== Data section

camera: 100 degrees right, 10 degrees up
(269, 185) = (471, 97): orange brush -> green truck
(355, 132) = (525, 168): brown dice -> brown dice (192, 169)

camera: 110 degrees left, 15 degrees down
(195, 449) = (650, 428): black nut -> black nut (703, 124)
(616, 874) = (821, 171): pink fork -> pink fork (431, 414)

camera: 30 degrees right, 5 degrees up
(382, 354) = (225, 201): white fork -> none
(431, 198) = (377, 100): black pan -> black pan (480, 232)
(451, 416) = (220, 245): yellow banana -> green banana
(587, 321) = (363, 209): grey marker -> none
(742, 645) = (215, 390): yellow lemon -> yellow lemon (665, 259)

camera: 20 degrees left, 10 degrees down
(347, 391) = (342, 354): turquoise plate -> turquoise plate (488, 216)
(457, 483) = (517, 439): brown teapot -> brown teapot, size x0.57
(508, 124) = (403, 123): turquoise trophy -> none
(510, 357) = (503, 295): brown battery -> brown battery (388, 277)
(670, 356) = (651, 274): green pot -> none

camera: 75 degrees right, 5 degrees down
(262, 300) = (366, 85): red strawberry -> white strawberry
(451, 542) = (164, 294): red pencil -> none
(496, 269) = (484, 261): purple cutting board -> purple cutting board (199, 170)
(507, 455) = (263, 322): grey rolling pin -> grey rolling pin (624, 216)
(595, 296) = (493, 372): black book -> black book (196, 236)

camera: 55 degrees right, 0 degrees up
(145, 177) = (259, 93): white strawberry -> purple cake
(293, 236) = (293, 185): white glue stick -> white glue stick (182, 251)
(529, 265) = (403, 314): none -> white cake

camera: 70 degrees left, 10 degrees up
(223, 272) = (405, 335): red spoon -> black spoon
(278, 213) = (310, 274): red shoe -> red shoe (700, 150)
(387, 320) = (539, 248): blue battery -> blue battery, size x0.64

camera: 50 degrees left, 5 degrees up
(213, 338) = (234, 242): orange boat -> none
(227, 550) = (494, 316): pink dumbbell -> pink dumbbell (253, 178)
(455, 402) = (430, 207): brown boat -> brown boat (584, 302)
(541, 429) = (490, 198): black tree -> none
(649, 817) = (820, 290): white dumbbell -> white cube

====

* _Goal of the exercise_
Scan the records for the string "boat" and show every line that contains it.

* _Task answer_
(213, 338) = (234, 242): orange boat -> none
(455, 402) = (430, 207): brown boat -> brown boat (584, 302)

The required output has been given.